Your task: Once you find the line containing "pink trapezoid: rotated 20 degrees clockwise" in the data below, copy it and each following line exactly, up to and including the line containing "brown semicircle at", and nothing else.

Information supplied:
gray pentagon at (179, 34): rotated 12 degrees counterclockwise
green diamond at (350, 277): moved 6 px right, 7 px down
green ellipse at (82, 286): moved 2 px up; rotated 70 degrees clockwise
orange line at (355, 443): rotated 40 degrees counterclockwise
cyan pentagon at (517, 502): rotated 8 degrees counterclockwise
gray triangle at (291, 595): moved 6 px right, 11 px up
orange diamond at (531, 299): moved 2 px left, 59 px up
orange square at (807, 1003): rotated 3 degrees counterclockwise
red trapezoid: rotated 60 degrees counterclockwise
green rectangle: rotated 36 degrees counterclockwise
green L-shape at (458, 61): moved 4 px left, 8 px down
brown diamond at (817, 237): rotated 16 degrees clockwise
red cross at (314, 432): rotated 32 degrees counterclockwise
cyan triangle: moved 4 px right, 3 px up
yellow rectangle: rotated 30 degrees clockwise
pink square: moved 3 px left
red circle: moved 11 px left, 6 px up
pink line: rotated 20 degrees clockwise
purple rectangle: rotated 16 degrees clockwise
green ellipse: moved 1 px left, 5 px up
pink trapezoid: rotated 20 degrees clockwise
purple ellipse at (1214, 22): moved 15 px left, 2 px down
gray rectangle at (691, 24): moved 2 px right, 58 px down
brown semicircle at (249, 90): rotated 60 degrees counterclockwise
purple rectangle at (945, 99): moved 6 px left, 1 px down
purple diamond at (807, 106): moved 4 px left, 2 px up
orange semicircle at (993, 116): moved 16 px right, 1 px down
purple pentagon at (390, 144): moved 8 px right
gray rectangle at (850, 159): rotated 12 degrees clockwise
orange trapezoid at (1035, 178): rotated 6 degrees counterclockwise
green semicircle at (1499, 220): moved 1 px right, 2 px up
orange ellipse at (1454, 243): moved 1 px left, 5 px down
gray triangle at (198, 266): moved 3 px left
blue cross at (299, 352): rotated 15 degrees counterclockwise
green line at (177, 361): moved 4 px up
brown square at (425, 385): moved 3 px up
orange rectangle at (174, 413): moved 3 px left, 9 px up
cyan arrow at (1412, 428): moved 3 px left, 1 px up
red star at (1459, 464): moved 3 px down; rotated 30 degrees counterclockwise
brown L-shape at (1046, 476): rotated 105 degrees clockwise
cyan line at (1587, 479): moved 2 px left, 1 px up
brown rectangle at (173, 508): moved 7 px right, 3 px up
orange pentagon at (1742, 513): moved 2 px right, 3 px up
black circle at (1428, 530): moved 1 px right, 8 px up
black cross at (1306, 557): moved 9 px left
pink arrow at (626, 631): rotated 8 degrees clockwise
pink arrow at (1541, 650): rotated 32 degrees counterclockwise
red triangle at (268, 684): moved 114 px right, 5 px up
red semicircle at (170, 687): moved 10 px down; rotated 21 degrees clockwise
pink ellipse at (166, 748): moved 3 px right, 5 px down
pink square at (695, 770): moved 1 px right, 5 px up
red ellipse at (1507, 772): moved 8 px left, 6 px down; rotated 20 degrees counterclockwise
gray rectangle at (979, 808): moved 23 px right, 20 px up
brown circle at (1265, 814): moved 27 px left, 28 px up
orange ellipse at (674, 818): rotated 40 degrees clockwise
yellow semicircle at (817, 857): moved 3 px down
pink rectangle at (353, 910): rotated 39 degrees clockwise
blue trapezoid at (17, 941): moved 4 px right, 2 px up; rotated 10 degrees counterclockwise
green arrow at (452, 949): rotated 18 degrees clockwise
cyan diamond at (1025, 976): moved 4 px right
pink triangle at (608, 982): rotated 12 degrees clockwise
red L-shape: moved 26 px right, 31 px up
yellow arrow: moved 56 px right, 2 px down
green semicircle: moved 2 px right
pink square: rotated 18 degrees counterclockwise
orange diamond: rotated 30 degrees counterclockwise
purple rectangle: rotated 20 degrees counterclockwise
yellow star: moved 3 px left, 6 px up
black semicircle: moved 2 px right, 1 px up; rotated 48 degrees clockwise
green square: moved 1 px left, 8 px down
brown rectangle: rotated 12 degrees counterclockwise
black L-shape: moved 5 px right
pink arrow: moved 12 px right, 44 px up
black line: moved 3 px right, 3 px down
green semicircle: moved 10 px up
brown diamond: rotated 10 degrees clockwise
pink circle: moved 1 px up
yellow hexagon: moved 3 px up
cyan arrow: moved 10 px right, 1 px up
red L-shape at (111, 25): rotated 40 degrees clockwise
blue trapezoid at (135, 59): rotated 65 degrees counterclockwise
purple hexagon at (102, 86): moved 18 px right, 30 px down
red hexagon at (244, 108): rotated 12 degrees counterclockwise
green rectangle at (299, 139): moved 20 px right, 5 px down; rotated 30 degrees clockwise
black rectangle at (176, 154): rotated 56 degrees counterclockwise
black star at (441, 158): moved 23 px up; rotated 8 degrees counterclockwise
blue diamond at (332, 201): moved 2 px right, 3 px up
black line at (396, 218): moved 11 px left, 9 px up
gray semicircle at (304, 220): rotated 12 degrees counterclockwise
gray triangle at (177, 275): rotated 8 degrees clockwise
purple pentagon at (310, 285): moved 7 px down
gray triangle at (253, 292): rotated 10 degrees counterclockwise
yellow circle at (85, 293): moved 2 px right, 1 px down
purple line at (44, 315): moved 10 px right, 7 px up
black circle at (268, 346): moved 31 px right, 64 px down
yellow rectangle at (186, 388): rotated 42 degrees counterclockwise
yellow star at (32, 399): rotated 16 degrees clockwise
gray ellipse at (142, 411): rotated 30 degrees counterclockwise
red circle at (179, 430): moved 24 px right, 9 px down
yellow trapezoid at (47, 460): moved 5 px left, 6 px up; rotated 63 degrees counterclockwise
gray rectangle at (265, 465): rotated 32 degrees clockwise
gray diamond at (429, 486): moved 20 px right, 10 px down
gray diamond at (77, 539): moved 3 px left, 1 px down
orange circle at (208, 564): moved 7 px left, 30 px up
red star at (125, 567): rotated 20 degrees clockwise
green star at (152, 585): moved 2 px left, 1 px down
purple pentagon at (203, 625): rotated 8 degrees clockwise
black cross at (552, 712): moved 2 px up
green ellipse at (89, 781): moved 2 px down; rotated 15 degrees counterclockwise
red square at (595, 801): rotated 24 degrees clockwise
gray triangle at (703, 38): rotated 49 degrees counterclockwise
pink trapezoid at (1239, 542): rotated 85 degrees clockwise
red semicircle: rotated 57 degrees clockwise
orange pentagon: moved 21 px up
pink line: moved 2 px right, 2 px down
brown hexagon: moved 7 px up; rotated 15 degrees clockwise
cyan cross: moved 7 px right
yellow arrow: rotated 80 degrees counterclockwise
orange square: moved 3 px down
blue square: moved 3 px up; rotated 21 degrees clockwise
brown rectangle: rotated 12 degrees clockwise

Your response:
pink trapezoid: rotated 20 degrees clockwise
purple ellipse at (1214, 22): moved 15 px left, 2 px down
gray rectangle at (691, 24): moved 2 px right, 58 px down
brown semicircle at (249, 90): rotated 60 degrees counterclockwise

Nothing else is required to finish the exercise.